▶ [Dataset]
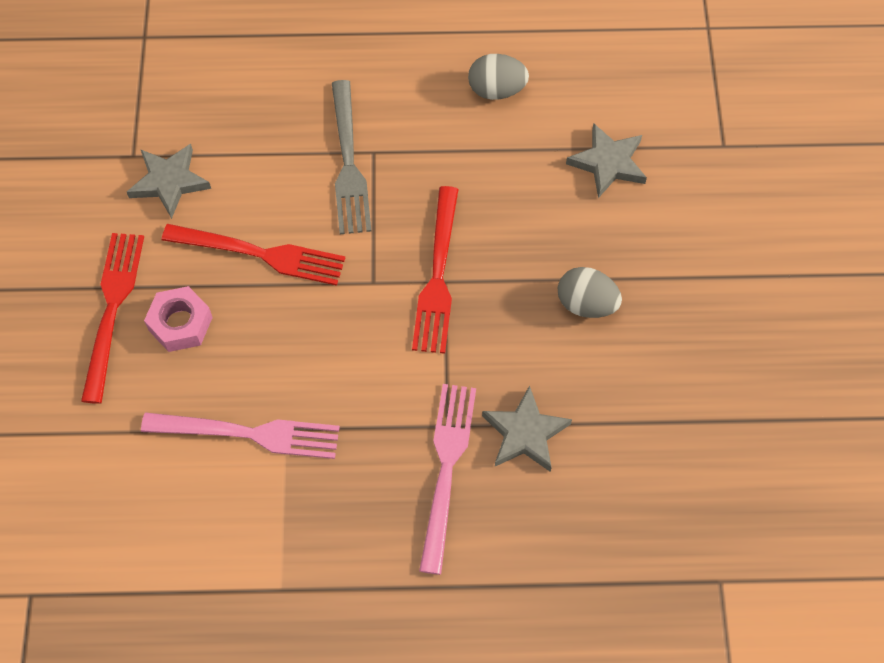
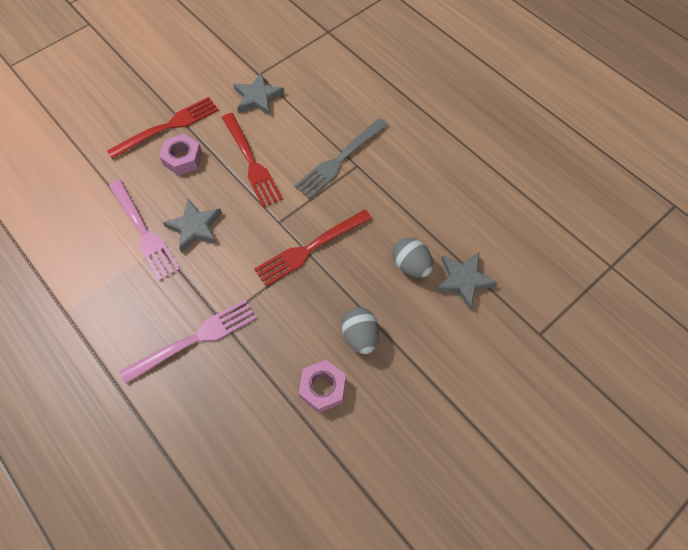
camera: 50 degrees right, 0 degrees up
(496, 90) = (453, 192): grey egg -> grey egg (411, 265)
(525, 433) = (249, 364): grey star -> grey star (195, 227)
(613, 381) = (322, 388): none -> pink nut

---

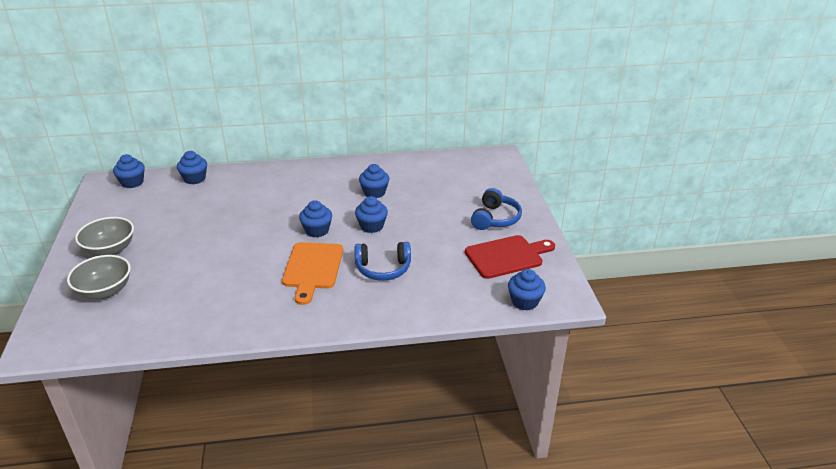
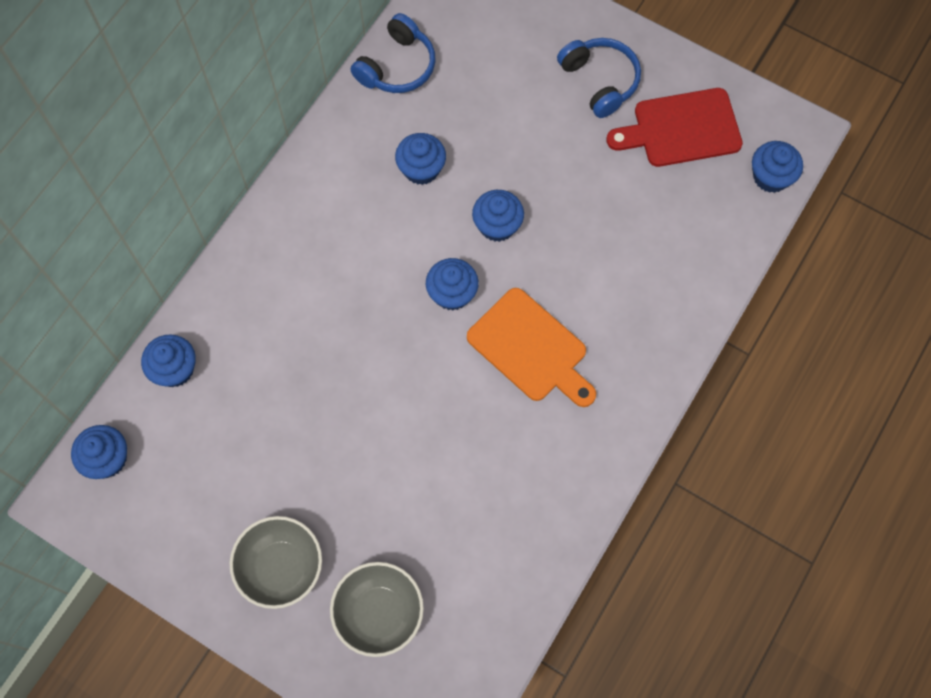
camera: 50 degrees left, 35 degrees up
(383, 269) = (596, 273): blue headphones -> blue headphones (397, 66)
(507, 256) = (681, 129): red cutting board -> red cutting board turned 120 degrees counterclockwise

▶ [Requirement] Output exactly the lines of the material above from the one containing "camera: 50 degrees left, 35 degrees up" up to and including the one containing "(507, 256) = (681, 129): red".

▶ [Written solution]
camera: 50 degrees left, 35 degrees up
(383, 269) = (596, 273): blue headphones -> blue headphones (397, 66)
(507, 256) = (681, 129): red cutting board -> red cutting board turned 120 degrees counterclockwise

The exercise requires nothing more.